> _Problem_: Scan the records beneath this line for the line holding "(80, 455) = (162, 396): white camera -> none" and the line holding "(855, 198) = (516, 281): yellow", then transcribe exactly those two and all lines between.
--------------------
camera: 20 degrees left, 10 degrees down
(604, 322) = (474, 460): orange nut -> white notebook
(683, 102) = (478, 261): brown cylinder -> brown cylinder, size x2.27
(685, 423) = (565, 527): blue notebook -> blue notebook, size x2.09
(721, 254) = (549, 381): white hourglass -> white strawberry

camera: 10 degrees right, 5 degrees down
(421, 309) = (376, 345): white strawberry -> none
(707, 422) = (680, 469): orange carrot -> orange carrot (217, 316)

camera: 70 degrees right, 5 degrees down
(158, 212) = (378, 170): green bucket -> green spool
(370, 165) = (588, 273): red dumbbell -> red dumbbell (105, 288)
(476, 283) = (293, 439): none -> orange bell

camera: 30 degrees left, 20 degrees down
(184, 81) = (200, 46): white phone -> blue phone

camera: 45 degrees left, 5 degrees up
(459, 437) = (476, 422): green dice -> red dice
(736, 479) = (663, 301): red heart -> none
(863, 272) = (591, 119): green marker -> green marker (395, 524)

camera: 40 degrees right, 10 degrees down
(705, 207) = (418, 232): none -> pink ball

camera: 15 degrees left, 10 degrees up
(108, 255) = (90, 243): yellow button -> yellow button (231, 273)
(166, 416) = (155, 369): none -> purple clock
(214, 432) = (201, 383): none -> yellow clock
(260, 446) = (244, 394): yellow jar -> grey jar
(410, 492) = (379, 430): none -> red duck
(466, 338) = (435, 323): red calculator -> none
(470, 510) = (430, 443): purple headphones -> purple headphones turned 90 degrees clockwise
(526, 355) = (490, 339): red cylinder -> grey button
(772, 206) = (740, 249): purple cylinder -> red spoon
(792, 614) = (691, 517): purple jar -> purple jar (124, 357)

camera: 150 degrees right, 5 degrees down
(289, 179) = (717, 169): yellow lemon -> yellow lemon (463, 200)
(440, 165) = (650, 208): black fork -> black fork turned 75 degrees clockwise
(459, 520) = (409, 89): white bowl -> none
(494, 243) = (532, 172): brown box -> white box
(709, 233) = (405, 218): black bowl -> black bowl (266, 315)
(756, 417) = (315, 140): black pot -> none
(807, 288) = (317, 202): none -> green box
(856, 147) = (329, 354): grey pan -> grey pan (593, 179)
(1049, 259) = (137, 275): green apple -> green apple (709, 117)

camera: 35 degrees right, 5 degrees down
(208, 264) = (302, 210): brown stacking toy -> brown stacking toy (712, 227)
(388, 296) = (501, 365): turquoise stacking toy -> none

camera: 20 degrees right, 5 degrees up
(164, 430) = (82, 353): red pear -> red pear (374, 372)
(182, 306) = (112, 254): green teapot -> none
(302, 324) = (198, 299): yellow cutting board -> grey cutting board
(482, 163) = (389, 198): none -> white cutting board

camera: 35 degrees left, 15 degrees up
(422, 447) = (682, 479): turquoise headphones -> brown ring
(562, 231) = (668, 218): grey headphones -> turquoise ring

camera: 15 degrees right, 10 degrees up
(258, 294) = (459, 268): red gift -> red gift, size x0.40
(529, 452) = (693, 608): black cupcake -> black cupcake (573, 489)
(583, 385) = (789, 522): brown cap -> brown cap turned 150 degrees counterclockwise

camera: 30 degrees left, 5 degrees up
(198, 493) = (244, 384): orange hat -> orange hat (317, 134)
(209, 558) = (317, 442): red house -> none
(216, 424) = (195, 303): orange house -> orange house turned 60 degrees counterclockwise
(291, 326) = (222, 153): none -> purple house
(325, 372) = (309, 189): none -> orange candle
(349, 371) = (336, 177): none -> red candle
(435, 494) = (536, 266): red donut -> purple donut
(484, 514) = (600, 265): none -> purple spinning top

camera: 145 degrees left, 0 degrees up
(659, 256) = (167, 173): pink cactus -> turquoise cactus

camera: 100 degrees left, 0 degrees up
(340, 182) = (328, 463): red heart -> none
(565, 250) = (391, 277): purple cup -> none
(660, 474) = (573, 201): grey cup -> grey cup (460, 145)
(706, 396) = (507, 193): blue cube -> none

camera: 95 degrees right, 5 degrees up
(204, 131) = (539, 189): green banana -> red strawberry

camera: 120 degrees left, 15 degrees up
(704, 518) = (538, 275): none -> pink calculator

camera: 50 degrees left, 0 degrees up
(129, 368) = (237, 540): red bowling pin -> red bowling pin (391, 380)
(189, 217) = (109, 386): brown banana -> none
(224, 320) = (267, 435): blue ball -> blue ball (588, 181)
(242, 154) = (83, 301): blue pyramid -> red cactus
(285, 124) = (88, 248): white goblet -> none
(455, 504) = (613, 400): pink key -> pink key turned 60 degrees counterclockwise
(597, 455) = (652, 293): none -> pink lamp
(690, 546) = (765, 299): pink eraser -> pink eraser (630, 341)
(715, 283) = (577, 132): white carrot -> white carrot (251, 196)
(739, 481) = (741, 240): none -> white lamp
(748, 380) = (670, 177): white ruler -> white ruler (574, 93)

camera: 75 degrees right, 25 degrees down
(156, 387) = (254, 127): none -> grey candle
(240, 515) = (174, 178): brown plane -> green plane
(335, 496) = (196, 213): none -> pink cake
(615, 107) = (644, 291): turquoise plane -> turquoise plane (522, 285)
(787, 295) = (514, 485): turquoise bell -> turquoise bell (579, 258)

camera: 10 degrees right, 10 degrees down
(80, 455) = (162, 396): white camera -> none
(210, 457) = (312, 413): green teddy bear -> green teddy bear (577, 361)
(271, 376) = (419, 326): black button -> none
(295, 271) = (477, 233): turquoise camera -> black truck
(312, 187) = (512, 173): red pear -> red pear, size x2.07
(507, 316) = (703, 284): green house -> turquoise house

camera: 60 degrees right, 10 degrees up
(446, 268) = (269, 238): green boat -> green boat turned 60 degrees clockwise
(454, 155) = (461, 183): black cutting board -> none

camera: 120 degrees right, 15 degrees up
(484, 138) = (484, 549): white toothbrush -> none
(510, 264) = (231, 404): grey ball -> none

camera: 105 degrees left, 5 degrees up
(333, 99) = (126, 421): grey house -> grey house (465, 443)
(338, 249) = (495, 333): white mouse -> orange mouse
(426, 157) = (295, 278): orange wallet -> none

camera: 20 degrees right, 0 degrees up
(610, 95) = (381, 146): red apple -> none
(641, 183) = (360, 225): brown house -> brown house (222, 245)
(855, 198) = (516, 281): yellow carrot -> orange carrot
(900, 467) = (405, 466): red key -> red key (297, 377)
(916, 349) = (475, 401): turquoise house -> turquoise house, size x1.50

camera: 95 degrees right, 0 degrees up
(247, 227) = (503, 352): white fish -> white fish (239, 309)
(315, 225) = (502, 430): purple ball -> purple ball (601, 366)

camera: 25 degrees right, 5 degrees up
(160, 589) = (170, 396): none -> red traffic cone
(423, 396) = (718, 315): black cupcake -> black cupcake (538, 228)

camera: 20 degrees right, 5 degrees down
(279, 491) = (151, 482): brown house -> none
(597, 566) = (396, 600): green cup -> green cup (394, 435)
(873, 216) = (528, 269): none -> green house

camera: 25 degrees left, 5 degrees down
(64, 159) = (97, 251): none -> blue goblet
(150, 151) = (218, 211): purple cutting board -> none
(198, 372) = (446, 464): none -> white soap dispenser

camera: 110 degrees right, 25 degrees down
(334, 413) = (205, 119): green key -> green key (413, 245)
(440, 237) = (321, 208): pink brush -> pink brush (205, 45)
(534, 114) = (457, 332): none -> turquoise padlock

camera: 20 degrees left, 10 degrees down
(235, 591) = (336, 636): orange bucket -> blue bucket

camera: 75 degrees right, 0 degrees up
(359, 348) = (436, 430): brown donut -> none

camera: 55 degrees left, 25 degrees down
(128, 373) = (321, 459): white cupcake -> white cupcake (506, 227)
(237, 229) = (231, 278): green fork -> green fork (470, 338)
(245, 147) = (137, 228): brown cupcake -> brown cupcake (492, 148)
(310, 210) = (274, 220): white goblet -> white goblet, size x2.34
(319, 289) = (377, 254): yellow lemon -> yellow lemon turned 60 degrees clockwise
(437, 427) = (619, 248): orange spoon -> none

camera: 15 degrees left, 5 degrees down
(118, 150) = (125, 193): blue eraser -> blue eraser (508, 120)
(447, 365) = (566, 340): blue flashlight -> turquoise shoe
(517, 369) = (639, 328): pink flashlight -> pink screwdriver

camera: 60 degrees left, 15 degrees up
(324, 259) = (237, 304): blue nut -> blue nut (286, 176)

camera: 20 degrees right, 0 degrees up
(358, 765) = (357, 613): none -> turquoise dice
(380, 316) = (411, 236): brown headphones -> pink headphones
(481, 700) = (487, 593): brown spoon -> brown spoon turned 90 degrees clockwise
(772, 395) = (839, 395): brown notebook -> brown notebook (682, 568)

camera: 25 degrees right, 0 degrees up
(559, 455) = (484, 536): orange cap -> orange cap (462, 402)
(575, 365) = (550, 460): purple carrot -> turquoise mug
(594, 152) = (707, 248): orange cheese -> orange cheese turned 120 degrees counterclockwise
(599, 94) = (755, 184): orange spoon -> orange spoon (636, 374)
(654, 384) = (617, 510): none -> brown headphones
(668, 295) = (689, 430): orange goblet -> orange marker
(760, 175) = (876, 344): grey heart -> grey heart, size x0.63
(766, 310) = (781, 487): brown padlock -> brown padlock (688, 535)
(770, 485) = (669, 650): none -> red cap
--------------------
> _Response below_:
(80, 455) = (162, 396): white camera -> none
(210, 457) = (312, 413): green teddy bear -> green teddy bear (577, 361)
(271, 376) = (419, 326): black button -> none
(295, 271) = (477, 233): turquoise camera -> black truck
(312, 187) = (512, 173): red pear -> red pear, size x2.07
(507, 316) = (703, 284): green house -> turquoise house

camera: 60 degrees right, 10 degrees up
(446, 268) = (269, 238): green boat -> green boat turned 60 degrees clockwise
(454, 155) = (461, 183): black cutting board -> none

camera: 120 degrees right, 15 degrees up
(484, 138) = (484, 549): white toothbrush -> none
(510, 264) = (231, 404): grey ball -> none

camera: 105 degrees left, 5 degrees up
(333, 99) = (126, 421): grey house -> grey house (465, 443)
(338, 249) = (495, 333): white mouse -> orange mouse
(426, 157) = (295, 278): orange wallet -> none

camera: 20 degrees right, 0 degrees up
(610, 95) = (381, 146): red apple -> none
(641, 183) = (360, 225): brown house -> brown house (222, 245)
(855, 198) = (516, 281): yellow carrot -> orange carrot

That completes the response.